*Try it*. Retype, word for word, each line between the lines holding "none -> purple 1x2 brick [379,405,454,483]" and "none -> brown 1x1 round brick [389,549,442,623]", inclusive, and leave the rest of the data alone.

[Input for this task]

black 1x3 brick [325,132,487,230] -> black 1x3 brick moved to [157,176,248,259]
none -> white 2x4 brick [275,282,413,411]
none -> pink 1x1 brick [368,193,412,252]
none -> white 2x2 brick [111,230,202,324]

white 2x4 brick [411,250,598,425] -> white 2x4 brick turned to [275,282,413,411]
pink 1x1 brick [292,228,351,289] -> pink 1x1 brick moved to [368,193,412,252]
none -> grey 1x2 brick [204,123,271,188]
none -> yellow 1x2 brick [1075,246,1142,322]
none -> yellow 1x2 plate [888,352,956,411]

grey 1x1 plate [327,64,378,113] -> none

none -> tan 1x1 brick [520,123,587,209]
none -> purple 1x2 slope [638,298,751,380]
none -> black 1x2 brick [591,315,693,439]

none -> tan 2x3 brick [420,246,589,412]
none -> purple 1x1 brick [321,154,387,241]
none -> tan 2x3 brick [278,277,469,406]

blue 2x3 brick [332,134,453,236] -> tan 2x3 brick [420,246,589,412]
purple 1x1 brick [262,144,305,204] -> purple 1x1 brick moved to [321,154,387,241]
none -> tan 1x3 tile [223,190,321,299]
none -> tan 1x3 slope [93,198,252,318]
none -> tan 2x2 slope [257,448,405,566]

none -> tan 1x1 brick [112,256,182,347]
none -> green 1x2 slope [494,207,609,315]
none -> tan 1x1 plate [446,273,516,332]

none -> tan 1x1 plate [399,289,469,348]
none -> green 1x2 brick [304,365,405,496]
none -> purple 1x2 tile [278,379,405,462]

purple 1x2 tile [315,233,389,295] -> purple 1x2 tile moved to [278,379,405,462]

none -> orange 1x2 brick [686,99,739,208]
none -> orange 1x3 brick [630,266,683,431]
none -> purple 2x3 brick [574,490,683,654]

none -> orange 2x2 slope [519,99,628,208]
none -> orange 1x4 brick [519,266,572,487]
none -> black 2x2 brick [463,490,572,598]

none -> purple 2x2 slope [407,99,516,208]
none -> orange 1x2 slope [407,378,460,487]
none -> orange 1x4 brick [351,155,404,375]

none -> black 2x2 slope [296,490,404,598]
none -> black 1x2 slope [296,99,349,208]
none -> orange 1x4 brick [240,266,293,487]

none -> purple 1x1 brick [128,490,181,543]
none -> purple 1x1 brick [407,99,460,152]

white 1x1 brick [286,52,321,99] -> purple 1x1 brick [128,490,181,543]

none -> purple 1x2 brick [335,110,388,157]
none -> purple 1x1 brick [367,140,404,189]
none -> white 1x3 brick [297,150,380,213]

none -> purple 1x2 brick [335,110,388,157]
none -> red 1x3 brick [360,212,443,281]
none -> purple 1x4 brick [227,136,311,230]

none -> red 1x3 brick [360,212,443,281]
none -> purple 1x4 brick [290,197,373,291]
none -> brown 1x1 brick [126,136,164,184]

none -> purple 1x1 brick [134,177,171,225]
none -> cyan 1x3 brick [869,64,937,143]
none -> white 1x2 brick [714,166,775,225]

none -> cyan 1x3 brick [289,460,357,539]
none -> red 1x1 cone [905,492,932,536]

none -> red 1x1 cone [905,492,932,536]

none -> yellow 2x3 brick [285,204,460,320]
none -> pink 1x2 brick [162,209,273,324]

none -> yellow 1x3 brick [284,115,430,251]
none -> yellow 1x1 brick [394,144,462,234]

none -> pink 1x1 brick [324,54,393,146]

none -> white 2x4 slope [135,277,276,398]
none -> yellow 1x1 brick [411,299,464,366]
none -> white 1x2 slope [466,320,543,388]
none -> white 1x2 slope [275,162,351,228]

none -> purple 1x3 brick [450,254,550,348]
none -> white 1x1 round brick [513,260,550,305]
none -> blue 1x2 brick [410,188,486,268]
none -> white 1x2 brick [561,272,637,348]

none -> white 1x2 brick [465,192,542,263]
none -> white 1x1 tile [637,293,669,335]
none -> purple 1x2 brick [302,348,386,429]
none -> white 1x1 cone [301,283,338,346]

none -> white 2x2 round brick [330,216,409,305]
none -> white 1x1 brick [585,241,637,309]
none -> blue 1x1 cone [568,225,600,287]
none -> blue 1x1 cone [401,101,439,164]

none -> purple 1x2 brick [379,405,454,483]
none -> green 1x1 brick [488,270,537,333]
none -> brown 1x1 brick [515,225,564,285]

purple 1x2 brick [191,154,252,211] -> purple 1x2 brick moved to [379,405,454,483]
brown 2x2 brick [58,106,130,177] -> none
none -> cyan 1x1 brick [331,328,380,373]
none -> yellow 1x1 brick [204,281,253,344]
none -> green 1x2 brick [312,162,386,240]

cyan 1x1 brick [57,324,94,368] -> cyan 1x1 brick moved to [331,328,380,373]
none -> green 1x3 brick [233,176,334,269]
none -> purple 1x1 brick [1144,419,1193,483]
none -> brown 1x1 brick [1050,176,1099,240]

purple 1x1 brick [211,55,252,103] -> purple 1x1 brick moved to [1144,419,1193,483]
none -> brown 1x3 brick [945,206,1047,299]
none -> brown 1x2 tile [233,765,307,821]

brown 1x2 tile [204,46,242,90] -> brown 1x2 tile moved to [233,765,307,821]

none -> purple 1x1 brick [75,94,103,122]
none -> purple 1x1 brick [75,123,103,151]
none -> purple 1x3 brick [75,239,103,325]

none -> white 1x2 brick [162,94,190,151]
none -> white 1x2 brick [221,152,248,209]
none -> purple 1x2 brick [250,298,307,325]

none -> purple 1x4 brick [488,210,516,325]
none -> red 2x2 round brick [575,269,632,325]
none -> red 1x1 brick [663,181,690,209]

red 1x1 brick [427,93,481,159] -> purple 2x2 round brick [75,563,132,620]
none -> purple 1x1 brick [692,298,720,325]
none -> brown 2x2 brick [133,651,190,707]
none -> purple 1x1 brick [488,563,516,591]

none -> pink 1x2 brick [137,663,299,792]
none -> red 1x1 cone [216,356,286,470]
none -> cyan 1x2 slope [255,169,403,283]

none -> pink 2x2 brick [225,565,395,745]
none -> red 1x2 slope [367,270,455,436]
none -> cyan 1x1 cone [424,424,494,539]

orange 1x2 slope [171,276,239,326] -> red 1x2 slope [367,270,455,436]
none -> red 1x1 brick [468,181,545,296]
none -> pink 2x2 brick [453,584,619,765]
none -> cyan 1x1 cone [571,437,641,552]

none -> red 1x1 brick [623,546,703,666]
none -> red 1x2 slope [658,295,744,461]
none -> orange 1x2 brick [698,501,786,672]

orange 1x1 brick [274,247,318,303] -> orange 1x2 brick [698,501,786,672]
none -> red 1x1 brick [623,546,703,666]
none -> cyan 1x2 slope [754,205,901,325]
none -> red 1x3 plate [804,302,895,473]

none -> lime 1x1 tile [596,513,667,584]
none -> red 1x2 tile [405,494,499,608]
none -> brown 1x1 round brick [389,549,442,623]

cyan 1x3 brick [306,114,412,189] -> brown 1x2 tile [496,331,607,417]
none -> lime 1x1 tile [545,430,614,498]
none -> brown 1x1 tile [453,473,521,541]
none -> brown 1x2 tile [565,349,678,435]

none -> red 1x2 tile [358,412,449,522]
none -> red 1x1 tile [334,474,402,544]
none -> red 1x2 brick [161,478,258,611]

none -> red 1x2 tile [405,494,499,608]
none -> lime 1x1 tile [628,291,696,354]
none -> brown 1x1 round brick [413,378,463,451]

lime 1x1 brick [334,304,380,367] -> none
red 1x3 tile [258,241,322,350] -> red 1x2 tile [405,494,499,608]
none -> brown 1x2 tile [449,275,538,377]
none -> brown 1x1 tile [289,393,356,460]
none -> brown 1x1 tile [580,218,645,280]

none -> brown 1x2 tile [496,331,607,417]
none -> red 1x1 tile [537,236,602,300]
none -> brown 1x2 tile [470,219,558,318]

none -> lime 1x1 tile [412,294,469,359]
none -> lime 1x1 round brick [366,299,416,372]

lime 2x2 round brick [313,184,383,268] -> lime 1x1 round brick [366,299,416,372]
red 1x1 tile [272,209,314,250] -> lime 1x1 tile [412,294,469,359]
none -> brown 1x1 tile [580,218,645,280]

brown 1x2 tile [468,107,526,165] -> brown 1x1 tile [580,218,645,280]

[/Input for this task]

*Reply to the task*.
none -> purple 1x2 brick [379,405,454,483]
none -> green 1x1 brick [488,270,537,333]
none -> brown 1x1 brick [515,225,564,285]

purple 1x2 brick [191,154,252,211] -> purple 1x2 brick moved to [379,405,454,483]
brown 2x2 brick [58,106,130,177] -> none
none -> cyan 1x1 brick [331,328,380,373]
none -> yellow 1x1 brick [204,281,253,344]
none -> green 1x2 brick [312,162,386,240]

cyan 1x1 brick [57,324,94,368] -> cyan 1x1 brick moved to [331,328,380,373]
none -> green 1x3 brick [233,176,334,269]
none -> purple 1x1 brick [1144,419,1193,483]
none -> brown 1x1 brick [1050,176,1099,240]

purple 1x1 brick [211,55,252,103] -> purple 1x1 brick moved to [1144,419,1193,483]
none -> brown 1x3 brick [945,206,1047,299]
none -> brown 1x2 tile [233,765,307,821]

brown 1x2 tile [204,46,242,90] -> brown 1x2 tile moved to [233,765,307,821]

none -> purple 1x1 brick [75,94,103,122]
none -> purple 1x1 brick [75,123,103,151]
none -> purple 1x3 brick [75,239,103,325]

none -> white 1x2 brick [162,94,190,151]
none -> white 1x2 brick [221,152,248,209]
none -> purple 1x2 brick [250,298,307,325]

none -> purple 1x4 brick [488,210,516,325]
none -> red 2x2 round brick [575,269,632,325]
none -> red 1x1 brick [663,181,690,209]

red 1x1 brick [427,93,481,159] -> purple 2x2 round brick [75,563,132,620]
none -> purple 1x1 brick [692,298,720,325]
none -> brown 2x2 brick [133,651,190,707]
none -> purple 1x1 brick [488,563,516,591]

none -> pink 1x2 brick [137,663,299,792]
none -> red 1x1 cone [216,356,286,470]
none -> cyan 1x2 slope [255,169,403,283]

none -> pink 2x2 brick [225,565,395,745]
none -> red 1x2 slope [367,270,455,436]
none -> cyan 1x1 cone [424,424,494,539]

orange 1x2 slope [171,276,239,326] -> red 1x2 slope [367,270,455,436]
none -> red 1x1 brick [468,181,545,296]
none -> pink 2x2 brick [453,584,619,765]
none -> cyan 1x1 cone [571,437,641,552]

none -> red 1x1 brick [623,546,703,666]
none -> red 1x2 slope [658,295,744,461]
none -> orange 1x2 brick [698,501,786,672]

orange 1x1 brick [274,247,318,303] -> orange 1x2 brick [698,501,786,672]
none -> red 1x1 brick [623,546,703,666]
none -> cyan 1x2 slope [754,205,901,325]
none -> red 1x3 plate [804,302,895,473]

none -> lime 1x1 tile [596,513,667,584]
none -> red 1x2 tile [405,494,499,608]
none -> brown 1x1 round brick [389,549,442,623]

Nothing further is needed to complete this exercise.